- _EXTRACTED MATERIAL_:

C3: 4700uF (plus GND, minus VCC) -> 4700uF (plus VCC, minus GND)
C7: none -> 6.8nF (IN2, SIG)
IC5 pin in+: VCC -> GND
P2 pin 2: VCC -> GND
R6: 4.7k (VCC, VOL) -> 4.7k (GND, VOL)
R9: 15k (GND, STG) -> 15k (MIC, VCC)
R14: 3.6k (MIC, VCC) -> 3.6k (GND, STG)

- _WHAT TO WORK ON_: All lines from the one containing "R6: 4.7k (VCC, VOL) -> 4.7k (GND, VOL)" through the final line of the listing above are to be reproduced exactly; include both and add nothing.

- _EXERCISE OUTPUT_:
R6: 4.7k (VCC, VOL) -> 4.7k (GND, VOL)
R9: 15k (GND, STG) -> 15k (MIC, VCC)
R14: 3.6k (MIC, VCC) -> 3.6k (GND, STG)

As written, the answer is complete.